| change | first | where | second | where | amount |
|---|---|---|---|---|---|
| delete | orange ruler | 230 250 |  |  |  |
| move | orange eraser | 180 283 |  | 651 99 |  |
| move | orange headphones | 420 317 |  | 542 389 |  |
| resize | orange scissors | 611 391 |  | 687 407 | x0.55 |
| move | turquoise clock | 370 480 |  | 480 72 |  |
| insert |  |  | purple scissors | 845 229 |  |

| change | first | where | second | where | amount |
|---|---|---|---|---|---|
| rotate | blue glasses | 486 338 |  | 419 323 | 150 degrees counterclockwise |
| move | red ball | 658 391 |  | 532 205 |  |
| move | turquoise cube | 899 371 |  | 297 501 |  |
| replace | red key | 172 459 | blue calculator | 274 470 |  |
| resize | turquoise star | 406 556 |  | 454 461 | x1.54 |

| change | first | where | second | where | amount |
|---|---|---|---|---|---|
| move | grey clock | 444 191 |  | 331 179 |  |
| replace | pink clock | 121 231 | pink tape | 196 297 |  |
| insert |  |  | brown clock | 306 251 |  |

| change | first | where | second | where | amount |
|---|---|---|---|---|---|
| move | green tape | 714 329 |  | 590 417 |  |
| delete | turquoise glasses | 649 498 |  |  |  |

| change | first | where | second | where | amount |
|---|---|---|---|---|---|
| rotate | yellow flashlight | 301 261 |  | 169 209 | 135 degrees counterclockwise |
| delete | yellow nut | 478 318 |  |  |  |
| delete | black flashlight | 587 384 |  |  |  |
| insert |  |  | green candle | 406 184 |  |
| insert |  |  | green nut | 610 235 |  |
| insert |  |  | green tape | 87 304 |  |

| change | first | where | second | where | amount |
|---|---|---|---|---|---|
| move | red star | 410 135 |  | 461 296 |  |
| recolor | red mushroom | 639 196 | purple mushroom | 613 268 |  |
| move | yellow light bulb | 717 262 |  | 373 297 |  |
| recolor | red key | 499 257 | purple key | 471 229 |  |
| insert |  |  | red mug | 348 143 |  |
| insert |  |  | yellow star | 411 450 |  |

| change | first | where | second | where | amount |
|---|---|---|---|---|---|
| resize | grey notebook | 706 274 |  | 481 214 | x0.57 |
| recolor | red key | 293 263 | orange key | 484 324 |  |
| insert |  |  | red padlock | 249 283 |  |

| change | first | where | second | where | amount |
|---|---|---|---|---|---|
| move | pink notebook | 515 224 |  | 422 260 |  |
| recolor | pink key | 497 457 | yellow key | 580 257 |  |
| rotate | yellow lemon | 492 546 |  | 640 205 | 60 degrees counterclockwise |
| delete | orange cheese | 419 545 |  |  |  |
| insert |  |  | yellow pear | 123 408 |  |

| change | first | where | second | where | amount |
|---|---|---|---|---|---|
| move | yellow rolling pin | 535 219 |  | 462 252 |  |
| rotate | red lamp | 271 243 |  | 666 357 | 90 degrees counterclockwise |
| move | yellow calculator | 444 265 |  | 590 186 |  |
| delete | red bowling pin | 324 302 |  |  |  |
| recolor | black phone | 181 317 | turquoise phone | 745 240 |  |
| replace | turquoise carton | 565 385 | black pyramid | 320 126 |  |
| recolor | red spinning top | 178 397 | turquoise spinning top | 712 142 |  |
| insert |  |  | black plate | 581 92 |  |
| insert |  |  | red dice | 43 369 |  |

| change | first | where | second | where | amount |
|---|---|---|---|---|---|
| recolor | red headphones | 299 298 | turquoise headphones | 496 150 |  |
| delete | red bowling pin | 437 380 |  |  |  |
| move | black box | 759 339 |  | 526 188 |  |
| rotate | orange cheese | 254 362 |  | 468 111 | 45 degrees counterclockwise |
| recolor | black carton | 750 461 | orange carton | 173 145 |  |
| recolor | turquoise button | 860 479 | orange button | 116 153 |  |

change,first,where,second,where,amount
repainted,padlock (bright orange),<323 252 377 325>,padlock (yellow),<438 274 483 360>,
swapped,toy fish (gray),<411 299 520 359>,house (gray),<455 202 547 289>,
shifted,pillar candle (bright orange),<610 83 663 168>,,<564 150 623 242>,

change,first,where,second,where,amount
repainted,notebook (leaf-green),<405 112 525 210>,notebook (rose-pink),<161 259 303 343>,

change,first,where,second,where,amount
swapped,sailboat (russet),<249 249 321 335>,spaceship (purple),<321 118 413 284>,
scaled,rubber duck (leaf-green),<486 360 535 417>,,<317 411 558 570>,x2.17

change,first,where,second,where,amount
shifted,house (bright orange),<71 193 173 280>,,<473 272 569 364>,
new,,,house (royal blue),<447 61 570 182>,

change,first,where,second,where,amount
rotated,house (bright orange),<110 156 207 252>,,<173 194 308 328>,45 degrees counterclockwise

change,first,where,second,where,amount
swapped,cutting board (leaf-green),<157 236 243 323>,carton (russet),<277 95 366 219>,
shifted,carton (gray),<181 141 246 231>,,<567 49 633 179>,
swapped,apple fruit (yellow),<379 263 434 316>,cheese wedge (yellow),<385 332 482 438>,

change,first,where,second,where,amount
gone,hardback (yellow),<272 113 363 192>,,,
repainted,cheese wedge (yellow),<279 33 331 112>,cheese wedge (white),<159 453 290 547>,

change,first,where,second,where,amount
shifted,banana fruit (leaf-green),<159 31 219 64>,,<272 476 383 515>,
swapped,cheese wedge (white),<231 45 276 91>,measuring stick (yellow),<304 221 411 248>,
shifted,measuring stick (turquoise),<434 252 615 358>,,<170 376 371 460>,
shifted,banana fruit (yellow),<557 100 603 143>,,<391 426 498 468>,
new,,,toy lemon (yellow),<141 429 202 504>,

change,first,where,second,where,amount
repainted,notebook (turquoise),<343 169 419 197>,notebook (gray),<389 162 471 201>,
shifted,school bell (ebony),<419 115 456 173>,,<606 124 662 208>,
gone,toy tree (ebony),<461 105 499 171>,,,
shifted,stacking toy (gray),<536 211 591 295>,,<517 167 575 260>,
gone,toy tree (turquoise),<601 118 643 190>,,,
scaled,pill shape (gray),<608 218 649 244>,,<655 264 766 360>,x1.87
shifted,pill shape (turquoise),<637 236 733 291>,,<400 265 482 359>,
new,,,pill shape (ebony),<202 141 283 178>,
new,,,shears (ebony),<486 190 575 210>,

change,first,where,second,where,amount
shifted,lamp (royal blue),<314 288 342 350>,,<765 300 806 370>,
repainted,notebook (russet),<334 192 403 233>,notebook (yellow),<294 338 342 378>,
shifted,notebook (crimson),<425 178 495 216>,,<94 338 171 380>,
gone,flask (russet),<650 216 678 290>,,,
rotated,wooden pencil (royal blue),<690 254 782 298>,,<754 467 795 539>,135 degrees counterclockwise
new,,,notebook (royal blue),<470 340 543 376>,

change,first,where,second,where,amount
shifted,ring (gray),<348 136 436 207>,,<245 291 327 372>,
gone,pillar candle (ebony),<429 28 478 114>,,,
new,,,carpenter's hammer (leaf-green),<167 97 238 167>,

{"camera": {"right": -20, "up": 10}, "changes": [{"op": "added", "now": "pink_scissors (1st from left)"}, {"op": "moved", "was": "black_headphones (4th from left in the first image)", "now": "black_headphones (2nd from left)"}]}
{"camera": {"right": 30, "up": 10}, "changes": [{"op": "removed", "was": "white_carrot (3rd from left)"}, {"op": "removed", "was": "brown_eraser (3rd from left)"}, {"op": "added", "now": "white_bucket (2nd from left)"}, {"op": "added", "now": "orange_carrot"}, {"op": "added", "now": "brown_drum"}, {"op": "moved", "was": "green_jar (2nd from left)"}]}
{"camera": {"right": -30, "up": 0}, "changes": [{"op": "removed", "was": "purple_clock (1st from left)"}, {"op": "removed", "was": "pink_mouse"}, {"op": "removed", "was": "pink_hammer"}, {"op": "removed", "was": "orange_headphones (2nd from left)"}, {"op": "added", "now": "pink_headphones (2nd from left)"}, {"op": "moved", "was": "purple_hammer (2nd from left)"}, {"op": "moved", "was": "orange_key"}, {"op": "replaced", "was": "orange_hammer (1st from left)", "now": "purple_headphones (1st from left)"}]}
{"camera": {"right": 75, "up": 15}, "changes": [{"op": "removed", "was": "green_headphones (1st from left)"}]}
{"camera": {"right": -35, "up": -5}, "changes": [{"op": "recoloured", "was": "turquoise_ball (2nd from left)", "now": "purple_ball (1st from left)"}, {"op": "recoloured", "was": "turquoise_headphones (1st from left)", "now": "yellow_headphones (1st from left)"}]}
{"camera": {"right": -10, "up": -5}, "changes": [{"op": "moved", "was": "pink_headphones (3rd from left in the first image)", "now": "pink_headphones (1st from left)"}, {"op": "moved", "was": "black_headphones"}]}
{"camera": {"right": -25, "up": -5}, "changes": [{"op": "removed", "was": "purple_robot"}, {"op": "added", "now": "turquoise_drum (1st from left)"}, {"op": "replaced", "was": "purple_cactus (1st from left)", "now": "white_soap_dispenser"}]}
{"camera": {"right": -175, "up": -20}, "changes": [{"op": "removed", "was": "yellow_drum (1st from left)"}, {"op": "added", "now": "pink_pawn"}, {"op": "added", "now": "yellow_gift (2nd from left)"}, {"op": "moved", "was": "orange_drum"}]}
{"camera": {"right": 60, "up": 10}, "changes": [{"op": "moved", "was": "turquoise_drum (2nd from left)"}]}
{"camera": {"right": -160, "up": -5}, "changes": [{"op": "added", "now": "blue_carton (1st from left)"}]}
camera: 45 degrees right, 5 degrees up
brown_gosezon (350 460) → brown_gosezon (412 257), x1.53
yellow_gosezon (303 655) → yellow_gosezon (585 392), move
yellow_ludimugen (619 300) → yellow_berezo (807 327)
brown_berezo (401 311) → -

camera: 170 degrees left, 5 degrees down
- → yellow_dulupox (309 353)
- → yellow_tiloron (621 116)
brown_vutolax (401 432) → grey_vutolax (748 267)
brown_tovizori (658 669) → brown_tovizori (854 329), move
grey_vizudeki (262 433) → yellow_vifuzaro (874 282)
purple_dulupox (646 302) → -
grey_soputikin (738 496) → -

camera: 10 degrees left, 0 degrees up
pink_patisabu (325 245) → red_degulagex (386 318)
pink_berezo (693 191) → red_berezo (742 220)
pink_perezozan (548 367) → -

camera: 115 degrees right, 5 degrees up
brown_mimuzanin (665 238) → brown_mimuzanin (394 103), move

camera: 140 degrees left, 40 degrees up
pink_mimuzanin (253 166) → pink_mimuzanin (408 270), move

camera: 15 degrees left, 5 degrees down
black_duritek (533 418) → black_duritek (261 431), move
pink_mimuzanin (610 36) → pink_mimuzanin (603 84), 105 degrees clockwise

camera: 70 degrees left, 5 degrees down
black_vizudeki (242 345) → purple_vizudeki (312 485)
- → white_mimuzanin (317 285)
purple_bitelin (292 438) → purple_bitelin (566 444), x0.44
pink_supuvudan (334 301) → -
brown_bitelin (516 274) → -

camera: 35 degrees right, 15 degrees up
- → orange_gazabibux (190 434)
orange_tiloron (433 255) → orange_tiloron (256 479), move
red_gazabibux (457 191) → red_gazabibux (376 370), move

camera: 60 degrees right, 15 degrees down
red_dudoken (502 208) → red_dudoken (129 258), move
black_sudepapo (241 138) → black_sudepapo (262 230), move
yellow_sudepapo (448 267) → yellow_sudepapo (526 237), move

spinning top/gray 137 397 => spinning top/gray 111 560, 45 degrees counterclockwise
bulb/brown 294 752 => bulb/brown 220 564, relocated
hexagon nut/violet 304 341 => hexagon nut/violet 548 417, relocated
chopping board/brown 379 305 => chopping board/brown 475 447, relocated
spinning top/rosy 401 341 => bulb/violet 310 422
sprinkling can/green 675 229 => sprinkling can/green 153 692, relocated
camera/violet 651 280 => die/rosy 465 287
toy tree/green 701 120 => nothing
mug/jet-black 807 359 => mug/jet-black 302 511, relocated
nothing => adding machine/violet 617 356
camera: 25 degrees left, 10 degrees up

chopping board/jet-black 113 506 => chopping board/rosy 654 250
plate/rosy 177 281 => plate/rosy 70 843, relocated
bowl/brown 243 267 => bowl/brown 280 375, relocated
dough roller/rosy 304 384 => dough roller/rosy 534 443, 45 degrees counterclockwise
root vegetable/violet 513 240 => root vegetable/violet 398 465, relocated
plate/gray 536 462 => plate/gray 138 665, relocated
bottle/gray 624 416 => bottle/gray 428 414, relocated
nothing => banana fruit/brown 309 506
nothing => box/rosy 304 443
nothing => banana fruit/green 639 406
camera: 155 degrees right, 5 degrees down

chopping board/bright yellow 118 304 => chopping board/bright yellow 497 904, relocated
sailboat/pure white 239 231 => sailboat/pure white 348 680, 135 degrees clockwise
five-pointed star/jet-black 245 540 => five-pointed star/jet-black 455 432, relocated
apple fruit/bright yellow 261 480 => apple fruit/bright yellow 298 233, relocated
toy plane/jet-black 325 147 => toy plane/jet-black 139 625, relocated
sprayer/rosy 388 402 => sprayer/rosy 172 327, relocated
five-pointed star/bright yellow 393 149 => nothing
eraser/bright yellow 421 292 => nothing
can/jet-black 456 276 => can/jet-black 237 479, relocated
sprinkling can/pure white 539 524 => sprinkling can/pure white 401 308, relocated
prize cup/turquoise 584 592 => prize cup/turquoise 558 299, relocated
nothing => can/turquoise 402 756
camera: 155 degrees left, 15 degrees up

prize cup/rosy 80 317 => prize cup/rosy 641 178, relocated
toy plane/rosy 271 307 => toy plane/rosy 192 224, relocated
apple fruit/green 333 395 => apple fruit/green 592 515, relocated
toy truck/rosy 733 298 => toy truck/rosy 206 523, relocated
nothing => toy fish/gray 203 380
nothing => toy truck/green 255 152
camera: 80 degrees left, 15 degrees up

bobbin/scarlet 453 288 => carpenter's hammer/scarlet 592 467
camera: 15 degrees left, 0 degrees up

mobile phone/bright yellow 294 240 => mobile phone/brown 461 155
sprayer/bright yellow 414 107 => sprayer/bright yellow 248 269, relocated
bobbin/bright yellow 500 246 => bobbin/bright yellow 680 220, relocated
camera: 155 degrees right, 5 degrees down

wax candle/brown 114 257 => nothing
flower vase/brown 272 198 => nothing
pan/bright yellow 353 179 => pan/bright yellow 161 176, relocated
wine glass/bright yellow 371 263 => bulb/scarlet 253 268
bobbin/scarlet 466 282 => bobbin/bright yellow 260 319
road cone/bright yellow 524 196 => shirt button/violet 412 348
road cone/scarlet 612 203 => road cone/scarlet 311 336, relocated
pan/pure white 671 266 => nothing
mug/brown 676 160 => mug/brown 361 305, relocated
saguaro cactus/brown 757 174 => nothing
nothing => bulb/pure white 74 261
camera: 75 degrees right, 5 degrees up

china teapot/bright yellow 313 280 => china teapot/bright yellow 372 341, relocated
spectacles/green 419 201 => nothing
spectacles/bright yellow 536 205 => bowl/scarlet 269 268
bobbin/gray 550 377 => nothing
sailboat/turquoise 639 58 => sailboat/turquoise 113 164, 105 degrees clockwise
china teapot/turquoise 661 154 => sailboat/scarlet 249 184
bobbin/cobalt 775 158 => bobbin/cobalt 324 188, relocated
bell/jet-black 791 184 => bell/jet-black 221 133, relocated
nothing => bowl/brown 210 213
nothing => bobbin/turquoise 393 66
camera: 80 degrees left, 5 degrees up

###

Retype word for word everything in the listing above from the line that holds "black_sudepapo (241 138)" down to the line that holds "nothing => adding machine/violet 617 356". Keep both end lines and leave out the rest.

black_sudepapo (241 138) → black_sudepapo (262 230), move
yellow_sudepapo (448 267) → yellow_sudepapo (526 237), move

spinning top/gray 137 397 => spinning top/gray 111 560, 45 degrees counterclockwise
bulb/brown 294 752 => bulb/brown 220 564, relocated
hexagon nut/violet 304 341 => hexagon nut/violet 548 417, relocated
chopping board/brown 379 305 => chopping board/brown 475 447, relocated
spinning top/rosy 401 341 => bulb/violet 310 422
sprinkling can/green 675 229 => sprinkling can/green 153 692, relocated
camera/violet 651 280 => die/rosy 465 287
toy tree/green 701 120 => nothing
mug/jet-black 807 359 => mug/jet-black 302 511, relocated
nothing => adding machine/violet 617 356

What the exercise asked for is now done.